▶ Supplied data:
-- -- --

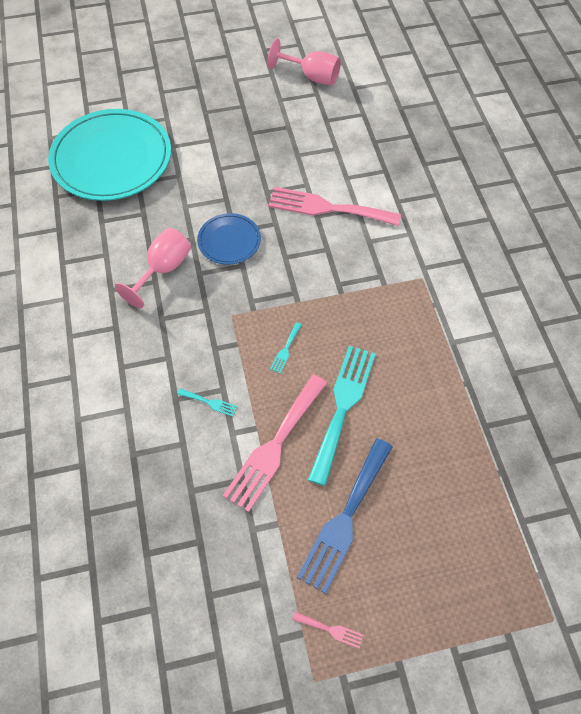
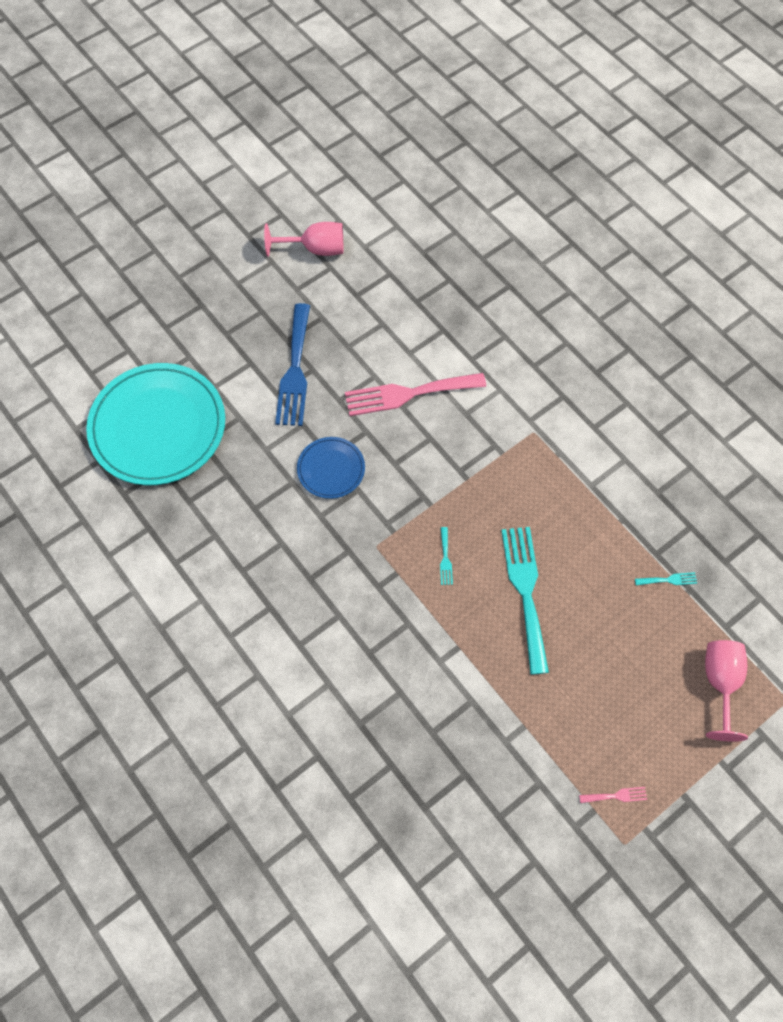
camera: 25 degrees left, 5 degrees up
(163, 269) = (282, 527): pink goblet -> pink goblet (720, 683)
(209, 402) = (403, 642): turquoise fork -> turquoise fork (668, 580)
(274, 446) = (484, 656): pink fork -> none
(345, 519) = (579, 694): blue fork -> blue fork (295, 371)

-- -- --

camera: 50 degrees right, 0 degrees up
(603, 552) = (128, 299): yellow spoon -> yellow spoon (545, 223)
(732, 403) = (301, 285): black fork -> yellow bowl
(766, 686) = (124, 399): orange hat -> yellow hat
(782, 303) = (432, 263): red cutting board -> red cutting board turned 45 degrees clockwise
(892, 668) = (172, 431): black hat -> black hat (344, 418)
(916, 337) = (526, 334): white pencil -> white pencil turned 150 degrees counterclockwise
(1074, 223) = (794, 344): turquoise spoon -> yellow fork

-- -- --

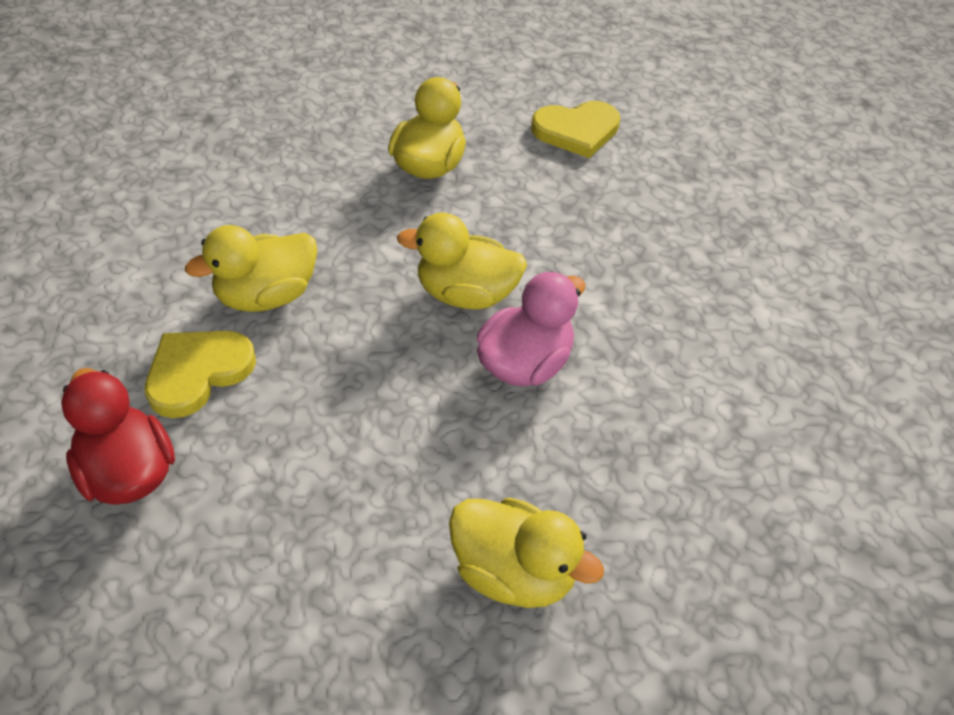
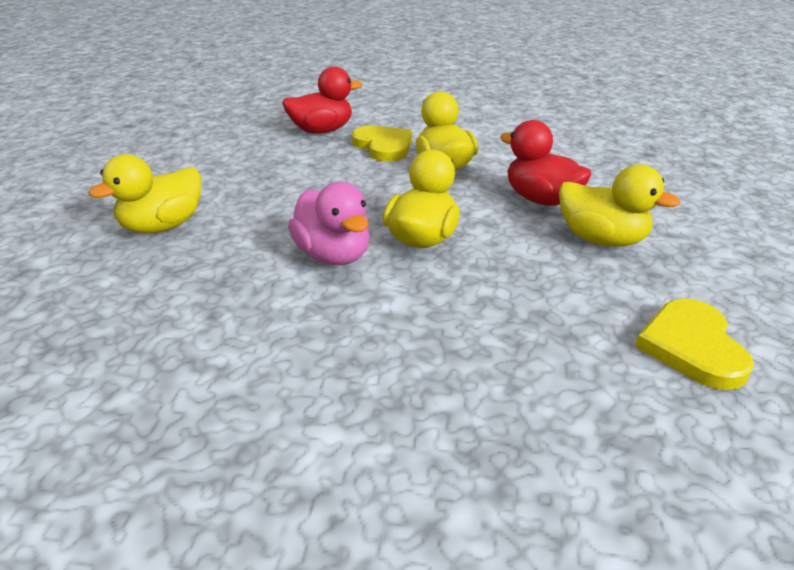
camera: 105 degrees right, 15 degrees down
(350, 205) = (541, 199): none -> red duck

-- -- --

▶ Task: All lines in the listing above between the line with "(916, 337) = (526, 334): white" and the line with "(1074, 223) = (794, 344): turquoise", inclusive, should be set down exactly, and no line outside that range.

▶ Answer space:
(916, 337) = (526, 334): white pencil -> white pencil turned 150 degrees counterclockwise
(1074, 223) = (794, 344): turquoise spoon -> yellow fork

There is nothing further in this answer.